Task objective: Find the line containing "white truck: [153,90,228,152]", then print it and each following line through the end of the records, exactly and with nothing added; leave out any pictures.
Records provided Start Marker
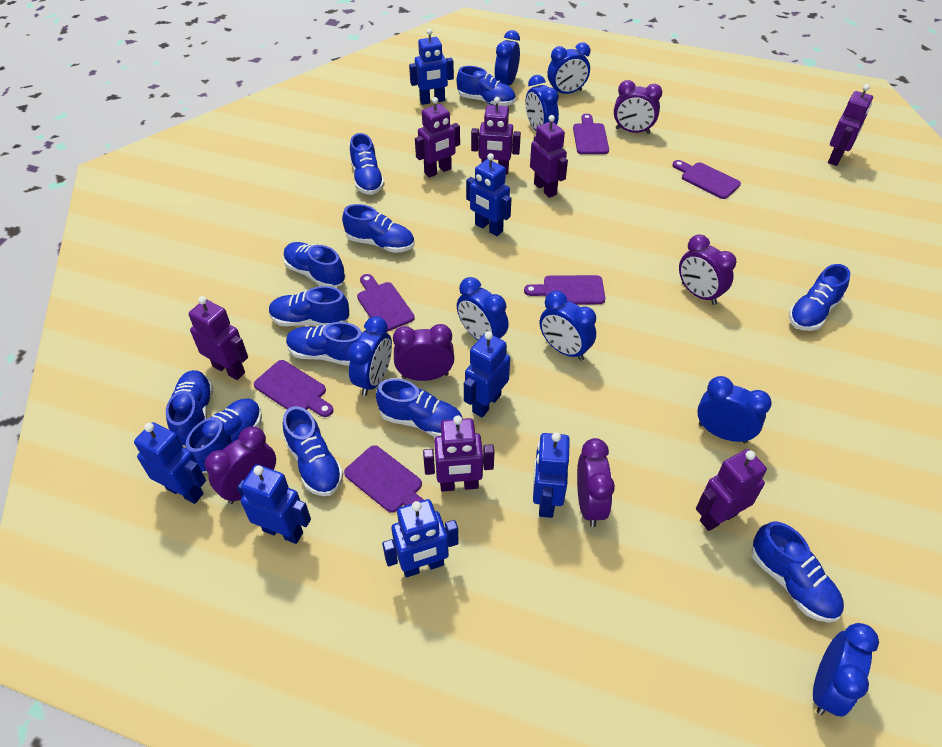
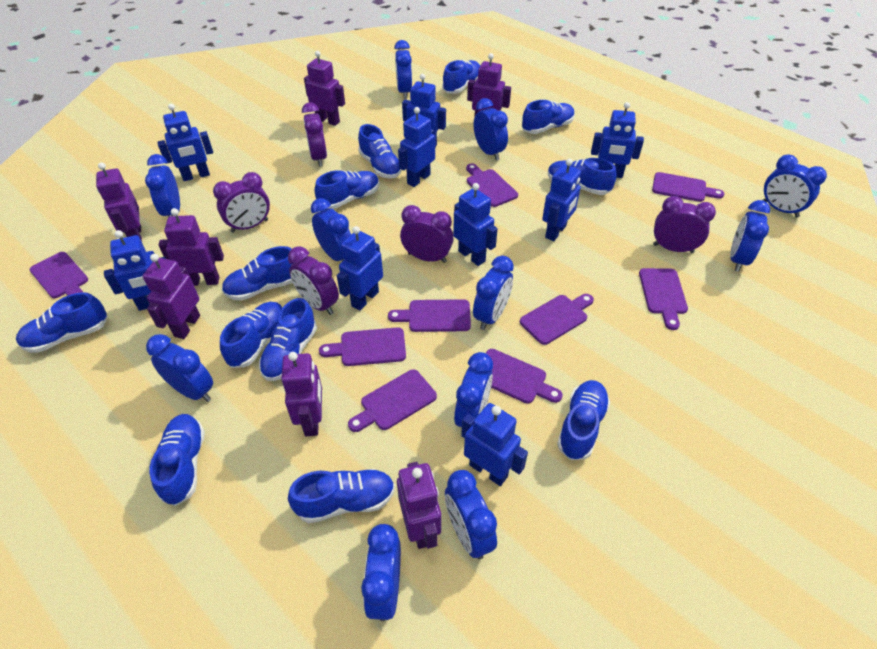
blue clock: [348,316,392,396] [457,277,509,340] [495,30,520,86] [526,75,559,131] [540,291,596,361] [548,42,590,94] [697,376,772,443] [813,623,879,716] = 8 -> [145,154,180,217] [146,334,213,402] [311,198,351,261] [361,524,401,621] [394,40,412,99] [445,470,497,559] [454,352,493,427] [473,256,514,330] [474,98,508,160] [730,200,770,272] [763,154,827,218] = 11
blue robot: [134,422,206,504] [237,464,311,544] [382,499,459,578] [409,29,454,105] [464,331,510,417] [466,153,512,236] [533,432,570,518] = 7 -> [104,230,166,311] [157,104,213,181] [337,226,383,311] [398,107,435,187] [402,74,446,147] [453,183,498,266] [461,403,528,486] [542,159,581,241] [591,102,644,178] = 9
purple cutting board: [254,360,333,417] [344,445,424,513] [357,274,415,332] [524,275,605,305] [573,114,609,154] [673,160,741,199] = 6 -> [29,252,88,298] [319,327,406,366] [348,369,437,432] [388,299,471,332] [466,164,518,207] [486,349,563,404] [520,294,594,345] [639,268,688,330] [652,172,724,202] = 9

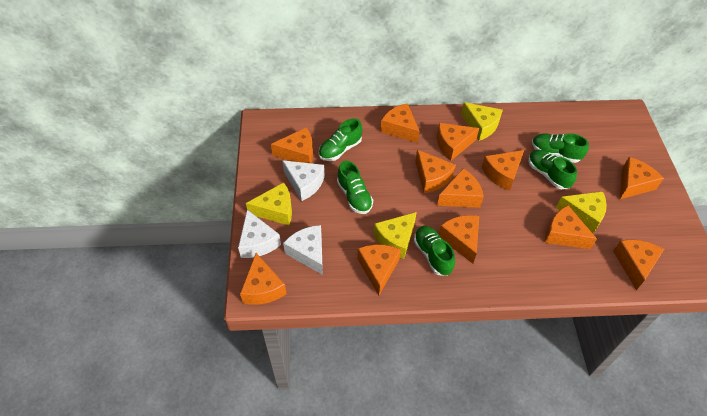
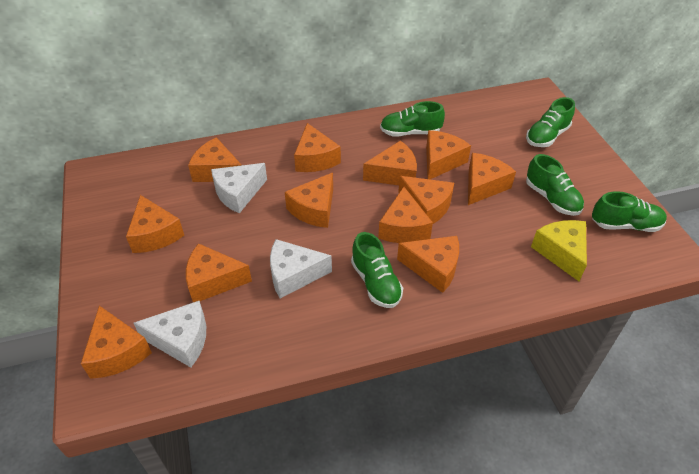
yellow cheese: [246,182,292,225] [374,212,417,259] [461,102,503,141] [556,191,607,233] = 4 -> [531,220,587,281] = 1

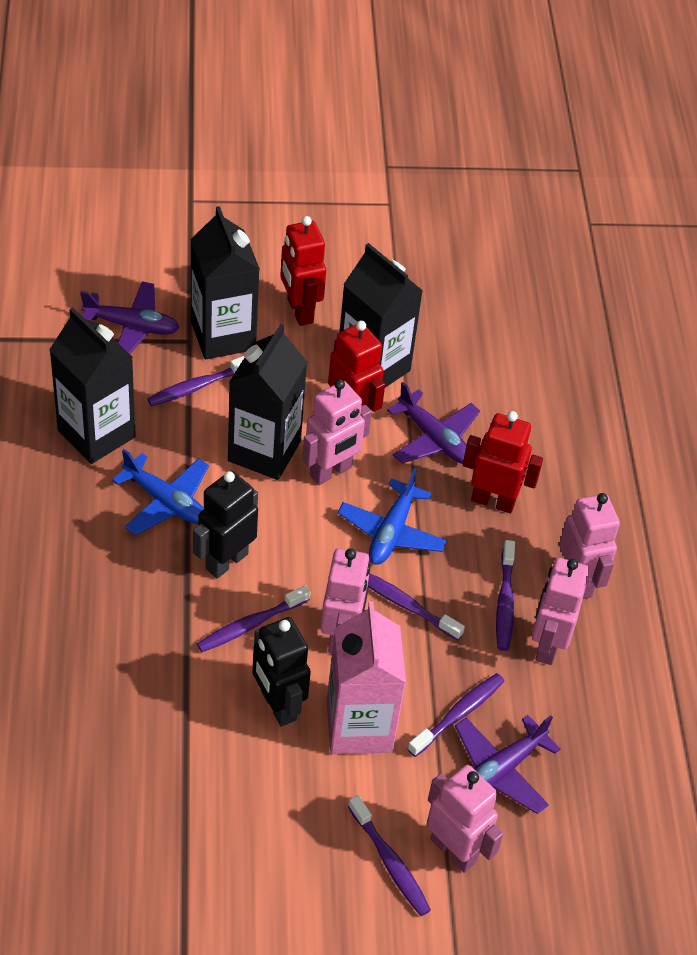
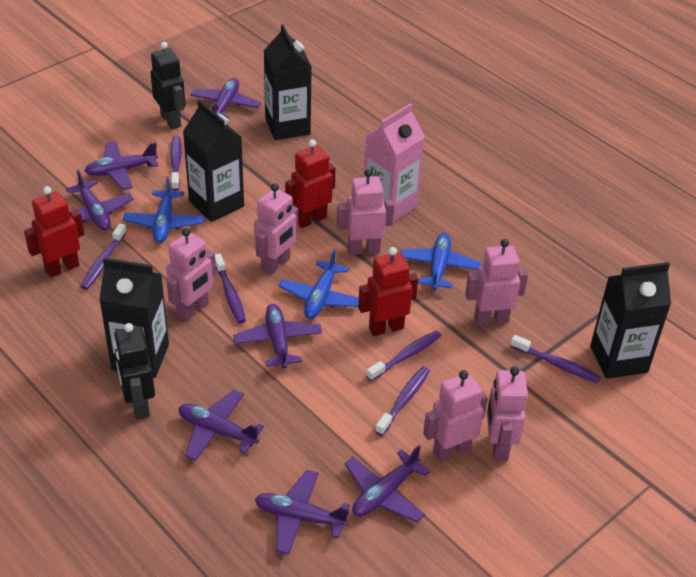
blue plane: [112,449,209,535] [338,468,447,565] = 2 -> [123,177,204,243] [279,249,359,319] [400,233,481,290] = 3
pink robot: [302,379,372,485] [321,548,370,654] [427,765,503,873] [532,558,589,665] [559,493,620,599] = 5 -> [166,228,216,321] [254,183,298,275] [337,169,394,255] [423,370,488,462] [465,239,528,326] [487,366,528,462] = 6
purple plane: [80,281,179,354] [387,382,480,464] [455,715,561,814] = 3 -> [66,170,133,230] [85,141,158,190] [179,390,264,461] [190,78,261,120] [233,304,322,368] [255,470,350,555] [345,445,430,523] = 7

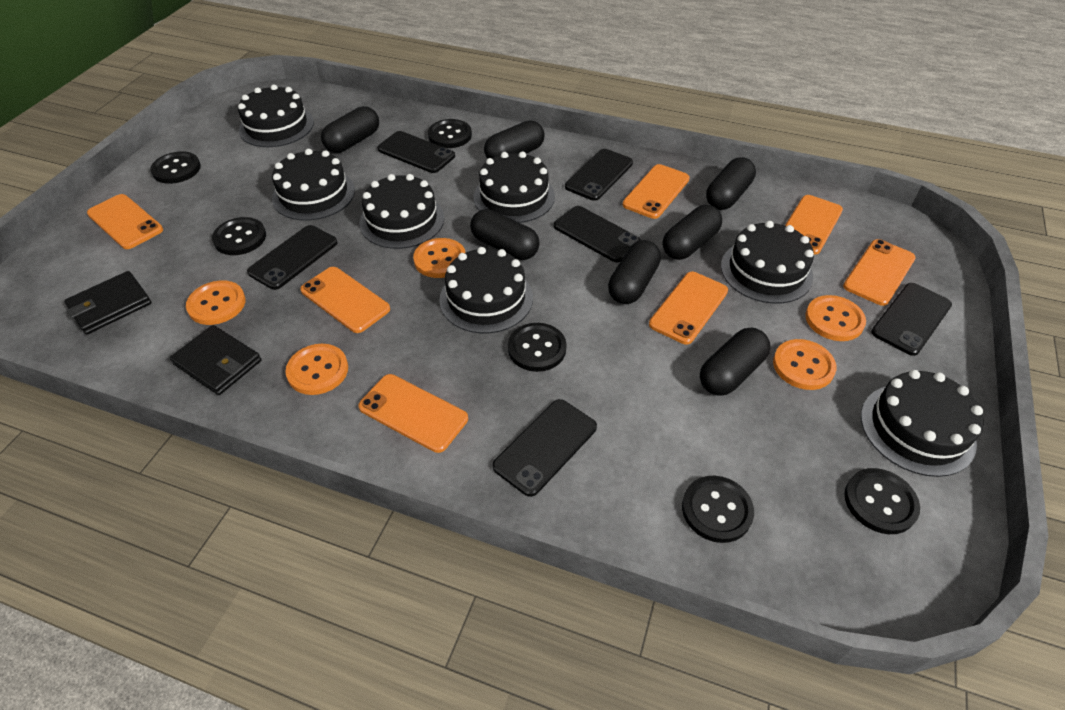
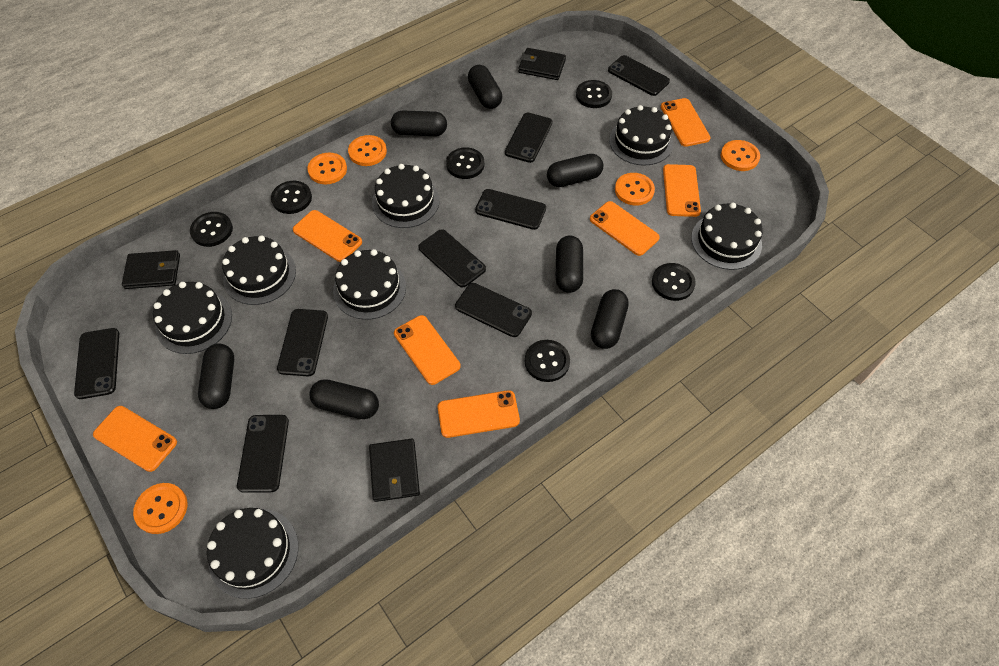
black phone: [247,225,338,290] [377,131,455,173] [492,399,597,497] [554,206,641,262] [565,149,633,201] [871,283,952,356] = 6 -> [74,328,119,399] [237,415,289,493] [277,309,328,376] [418,229,486,288] [455,283,532,337] [475,189,546,230] [505,113,552,163] [608,55,670,96] = 8
black wallet: [64,271,151,335] [170,325,261,395] = 2 -> [122,250,180,289] [369,439,420,502] [519,48,566,80] = 3

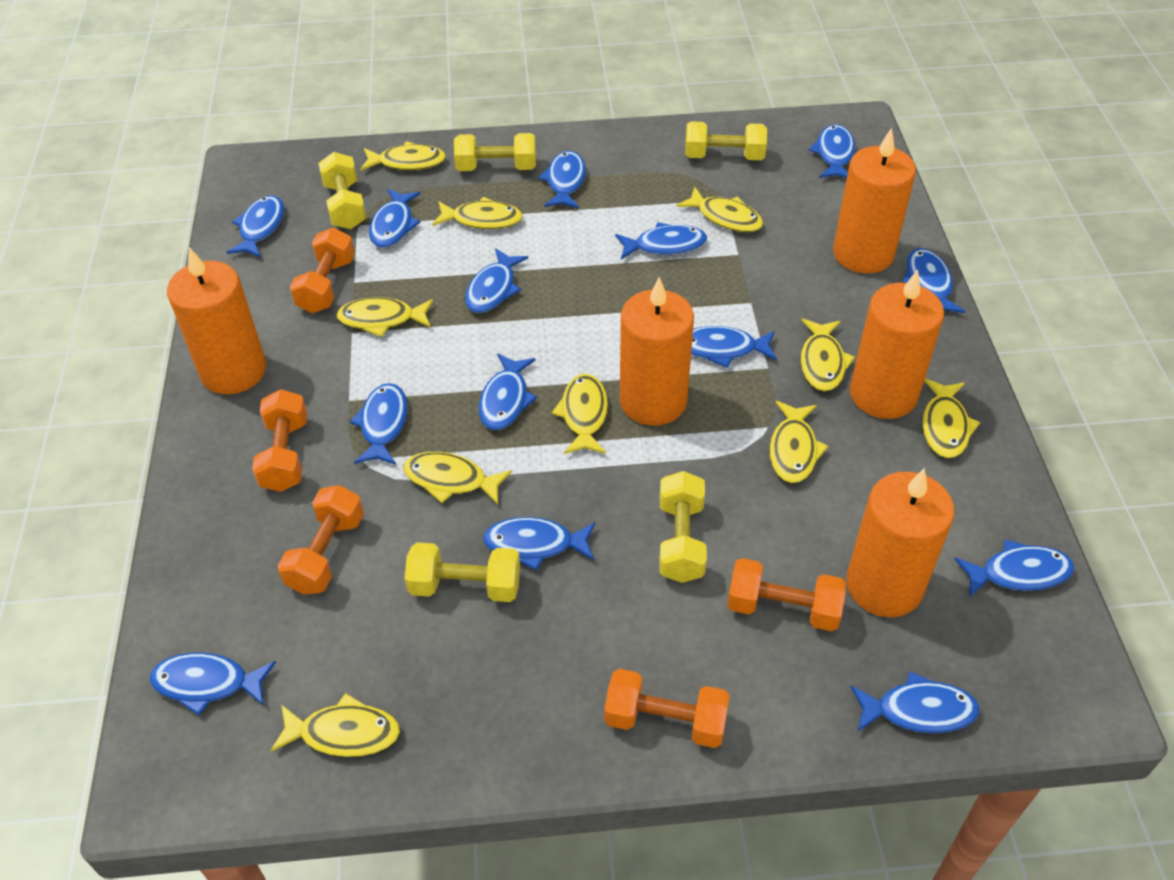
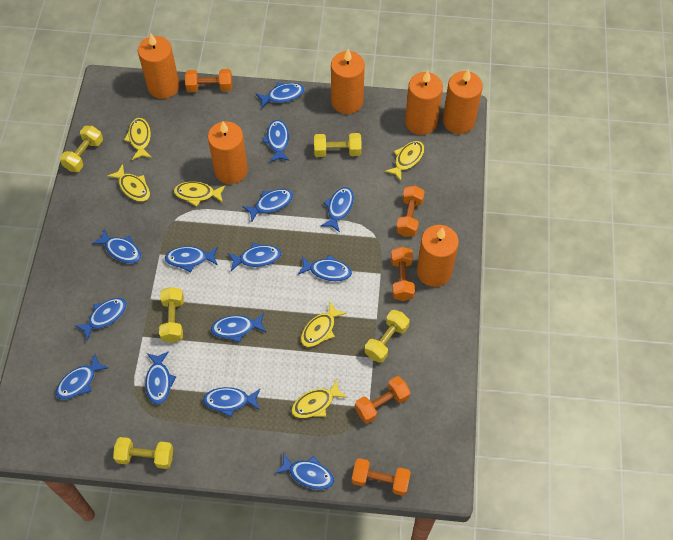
orange candle: [167,247,266,394] [620,277,694,426] [833,128,916,274] [846,469,954,617] [850,270,944,419] = 5 -> [138,33,180,99] [208,121,248,184] [331,49,365,114] [405,70,443,135] [417,225,459,287] [443,69,483,134] = 6
yellow fish: [270,693,400,757] [336,297,433,337] [360,141,446,171] [403,452,512,504] [432,197,523,229] [552,374,608,454] [676,187,763,232] [770,401,828,483] [801,319,855,391] [922,378,980,458] = 10 -> [107,164,150,202] [124,118,152,160] [174,182,226,207] [291,379,348,418] [301,302,347,347] [385,141,424,181] = 6

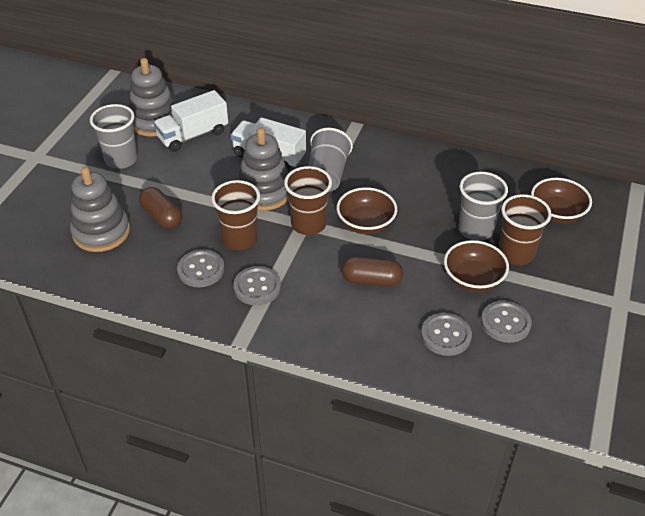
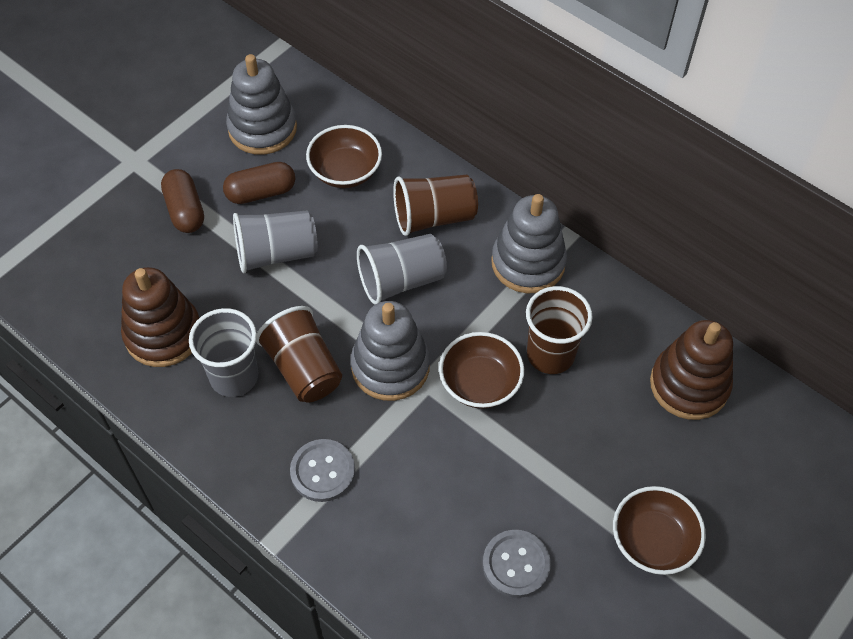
brown stacking toy: none = 0 -> [121,267,199,367] [650,320,733,420] = 2
grey button: [177,249,225,287] [233,266,281,305] [421,313,472,356] [481,301,532,343] = 4 -> [290,439,355,502] [483,530,551,598] = 2
white truck: [153,90,228,152] [231,117,306,170] = 2 -> none = 0

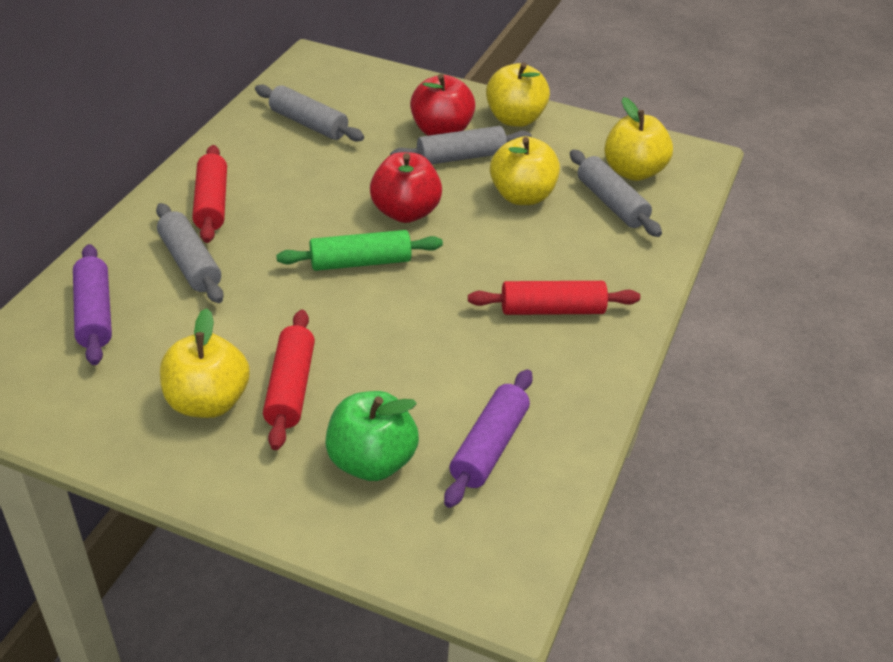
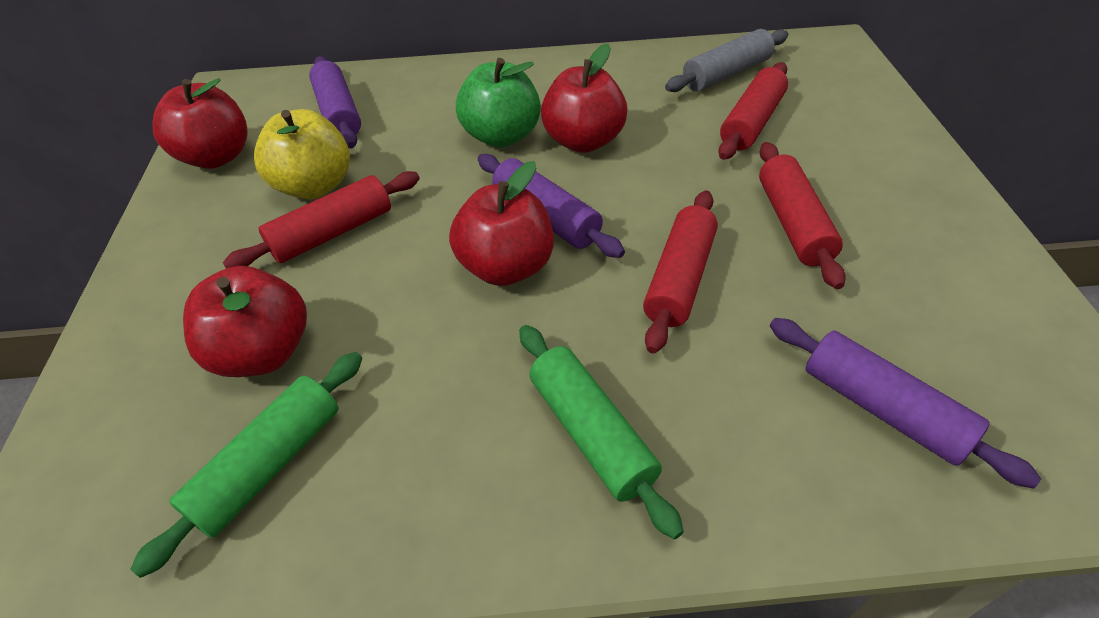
green rolling pin: [276,230,443,271] = 1 -> [130,352,362,578] [519,325,684,539] = 2
grey rolling pin: [156,203,224,303] [255,84,364,141] [390,126,532,164] [570,150,662,237] = 4 -> [665,29,788,92] = 1
purple rolling pin: [73,244,112,365] [444,369,533,508] = 2 -> [309,56,361,148] [478,154,625,258] [770,318,1041,489] = 3
red apple: [370,152,442,223] [410,74,475,136] = 2 -> [153,78,248,169] [183,266,307,377] [449,161,554,286] [541,44,627,153] = 4
red rolling pin: [192,145,227,243] [263,310,315,450] [468,281,640,315] = 3 -> [223,171,420,268] [643,190,718,354] [718,62,788,160] [759,142,846,289] = 4
yellow apple: [160,308,250,418] [486,62,550,127] [490,136,560,205] [604,97,673,181] = 4 -> [254,109,350,199] = 1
Records provided End Marker
Solution to the exercise:
white truck: [153,90,228,152] [231,117,306,170] = 2 -> none = 0

green rolling pin: [276,230,443,271] = 1 -> [130,352,362,578] [519,325,684,539] = 2
grey rolling pin: [156,203,224,303] [255,84,364,141] [390,126,532,164] [570,150,662,237] = 4 -> [665,29,788,92] = 1
purple rolling pin: [73,244,112,365] [444,369,533,508] = 2 -> [309,56,361,148] [478,154,625,258] [770,318,1041,489] = 3
red apple: [370,152,442,223] [410,74,475,136] = 2 -> [153,78,248,169] [183,266,307,377] [449,161,554,286] [541,44,627,153] = 4
red rolling pin: [192,145,227,243] [263,310,315,450] [468,281,640,315] = 3 -> [223,171,420,268] [643,190,718,354] [718,62,788,160] [759,142,846,289] = 4
yellow apple: [160,308,250,418] [486,62,550,127] [490,136,560,205] [604,97,673,181] = 4 -> [254,109,350,199] = 1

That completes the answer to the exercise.